#### RECORDED INFORMATION ####

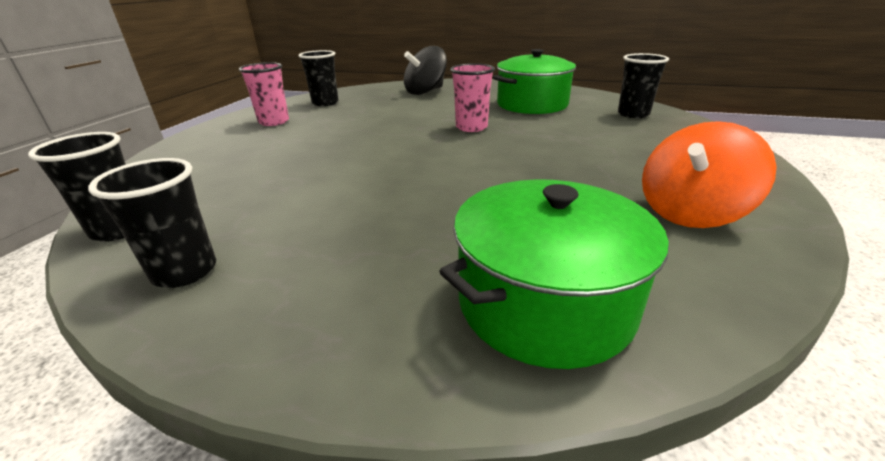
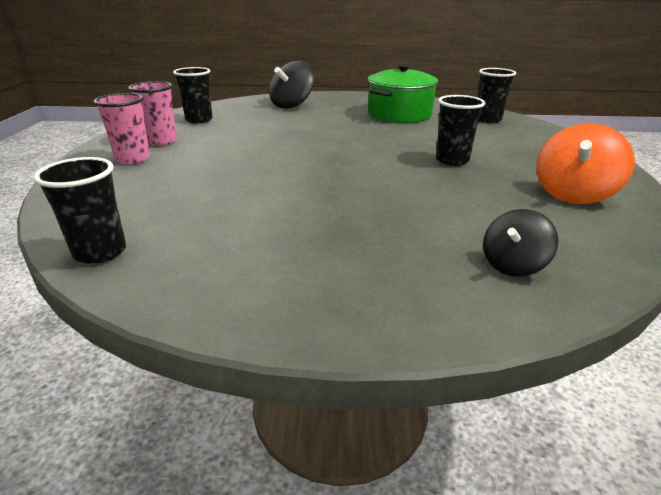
camera: 15 degrees left, 0 degrees up
(185, 271) = (205, 278): black cup -> black cup (452, 160)
(471, 127) = (361, 137): pink cup -> pink cup (133, 159)
(544, 302) = (512, 265): green pot -> black spinning top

####

REQUIRED ACTION: Take the whole listing above and copy it exactly. Pictures do not go into the copy.

WRITTEN SOLUTION:
camera: 15 degrees left, 0 degrees up
(185, 271) = (205, 278): black cup -> black cup (452, 160)
(471, 127) = (361, 137): pink cup -> pink cup (133, 159)
(544, 302) = (512, 265): green pot -> black spinning top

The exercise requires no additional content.